» WHAT YOU WILL DO: Without changing a thing, reproduce the entire listing and leave out its pictures.

» RECORD EXTRACTS:
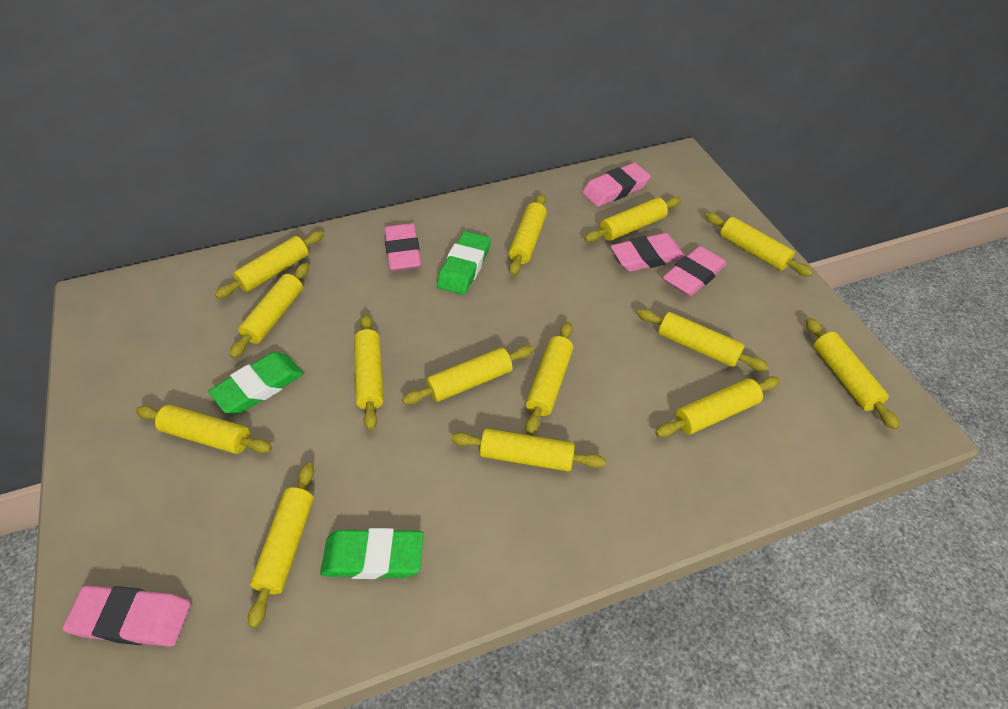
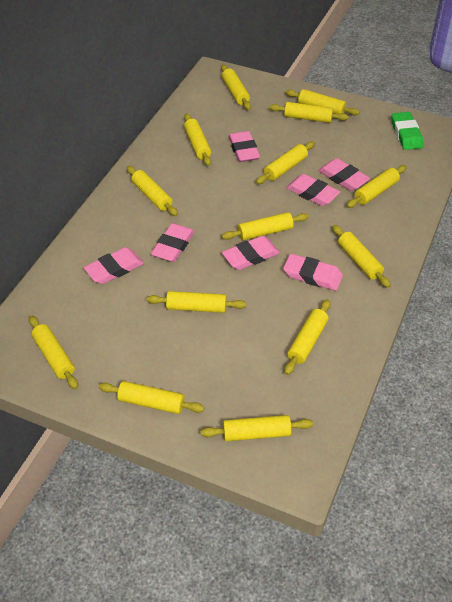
green eraser: 3 -> 1
pink eraser: 5 -> 7

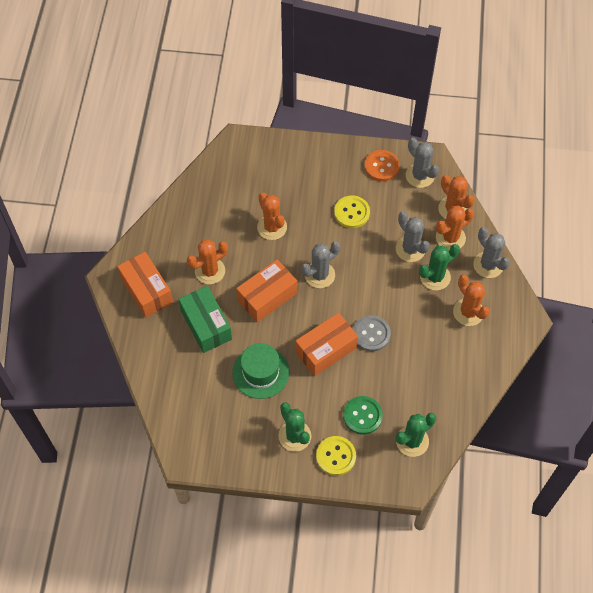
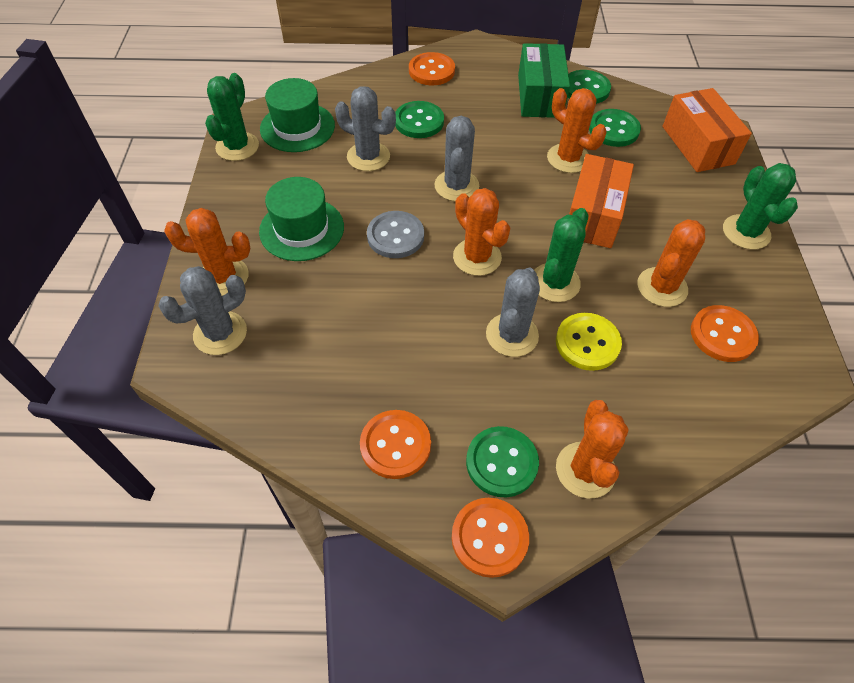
green button: 1 -> 4
green hat: 1 -> 2
orange box: 3 -> 2
orange button: 1 -> 4
yellow button: 2 -> 1

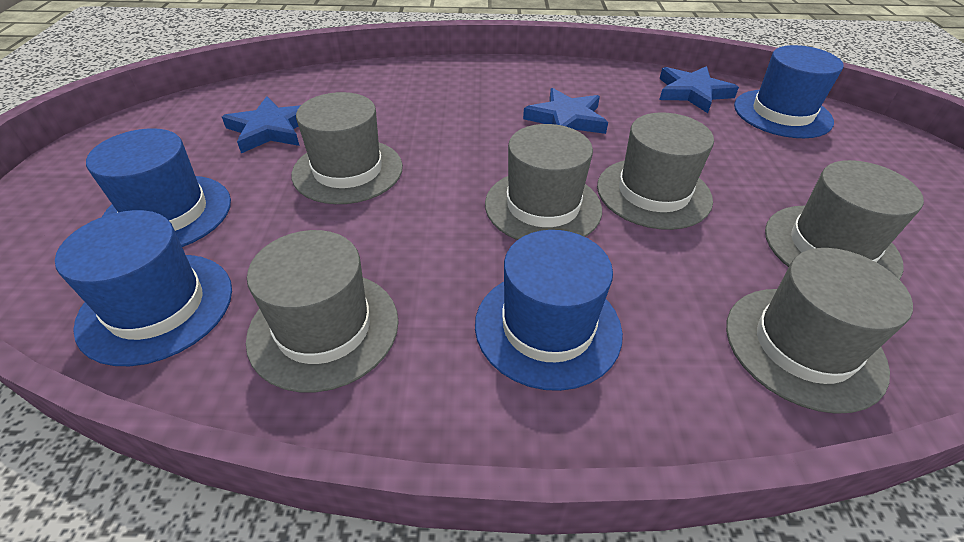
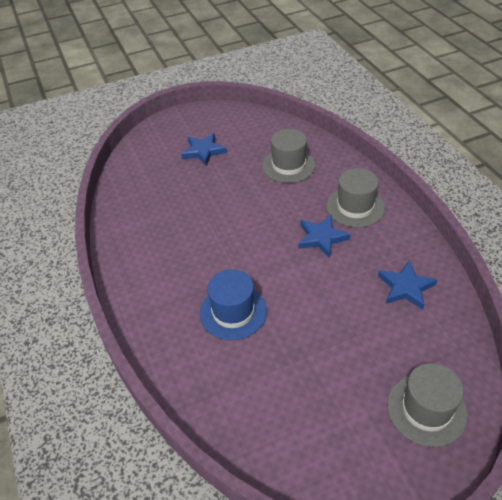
blue hat: 4 -> 1
grey hat: 6 -> 3

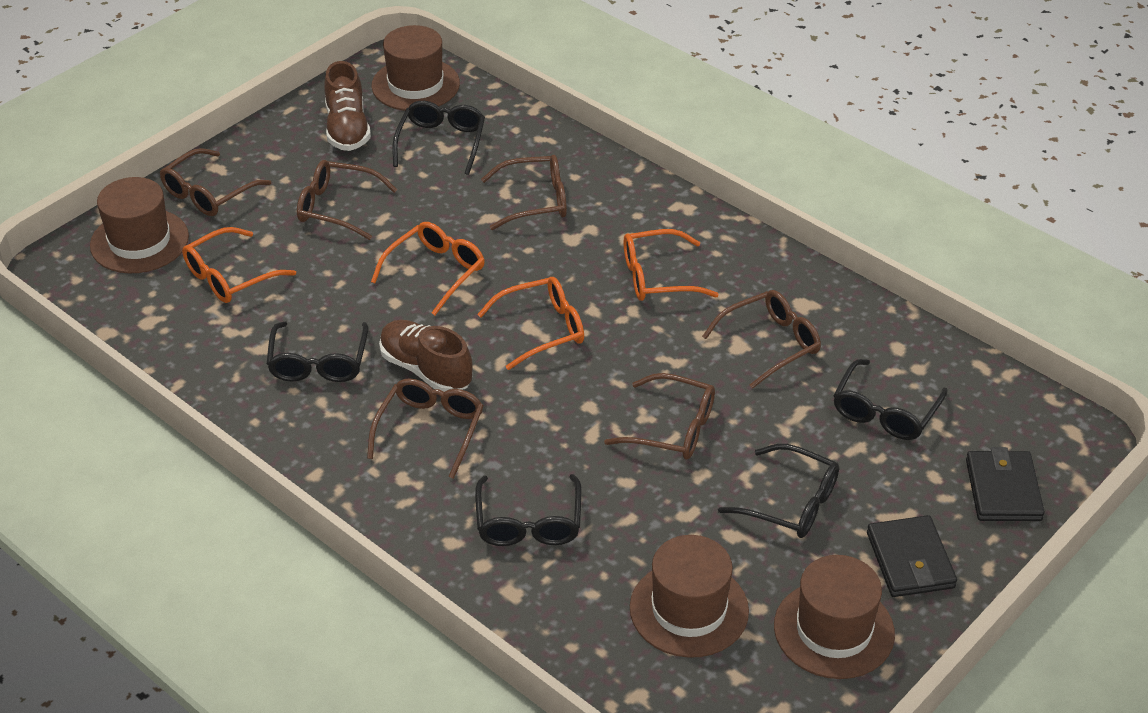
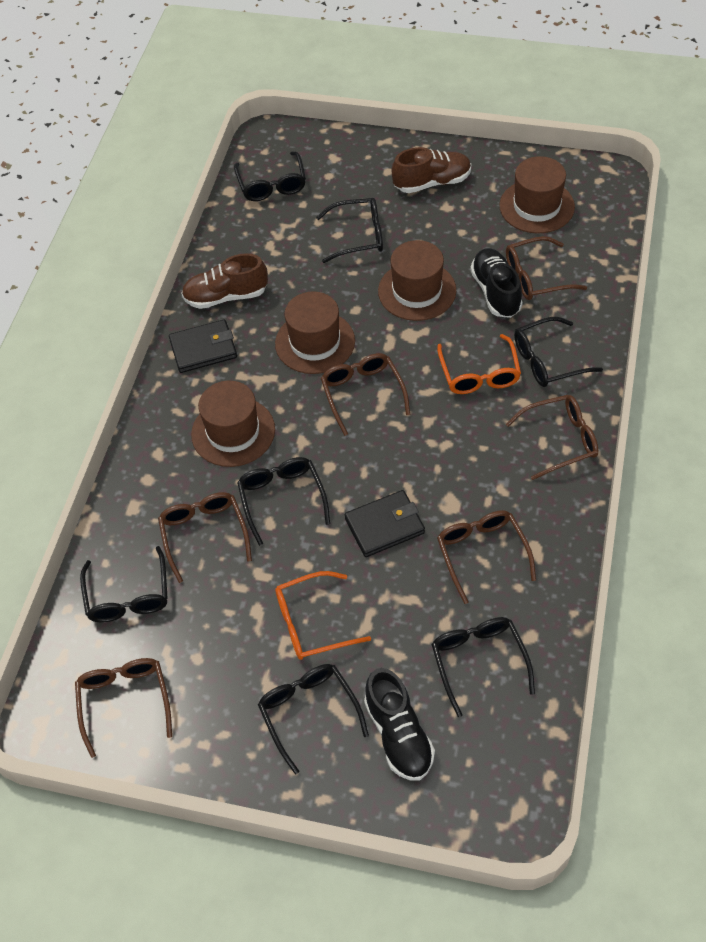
black glasses: 5 -> 7
black shoe: 0 -> 2
orange glasses: 4 -> 2

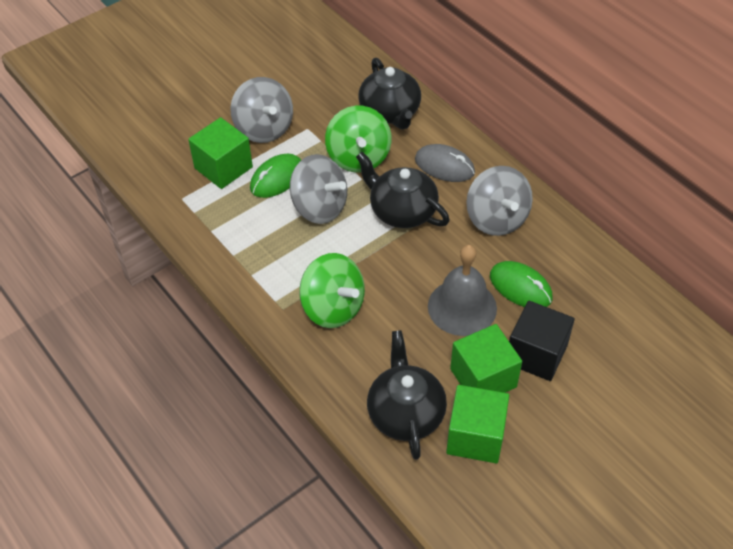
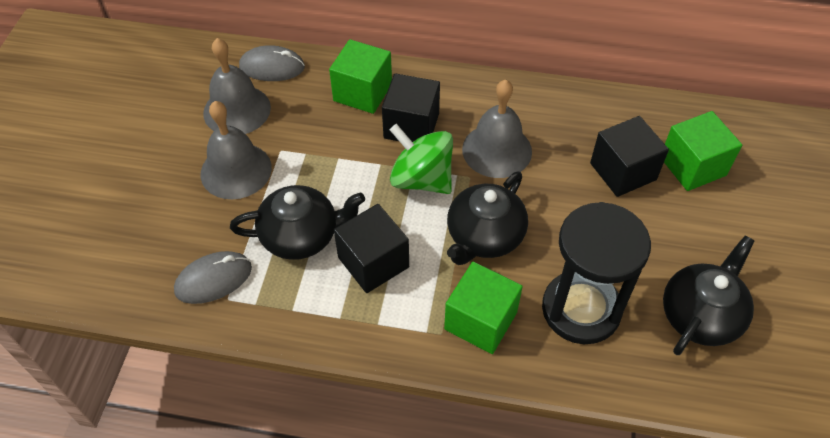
black cube: 1 -> 3
black hourglass: 0 -> 1
green mouse: 2 -> 0
green spinning top: 2 -> 1
grey bell: 1 -> 3
grey mouse: 1 -> 2
grey spinning top: 3 -> 0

» TASK ANSWER:
green eraser: 3 -> 1
pink eraser: 5 -> 7

green button: 1 -> 4
green hat: 1 -> 2
orange box: 3 -> 2
orange button: 1 -> 4
yellow button: 2 -> 1

blue hat: 4 -> 1
grey hat: 6 -> 3

black glasses: 5 -> 7
black shoe: 0 -> 2
orange glasses: 4 -> 2

black cube: 1 -> 3
black hourglass: 0 -> 1
green mouse: 2 -> 0
green spinning top: 2 -> 1
grey bell: 1 -> 3
grey mouse: 1 -> 2
grey spinning top: 3 -> 0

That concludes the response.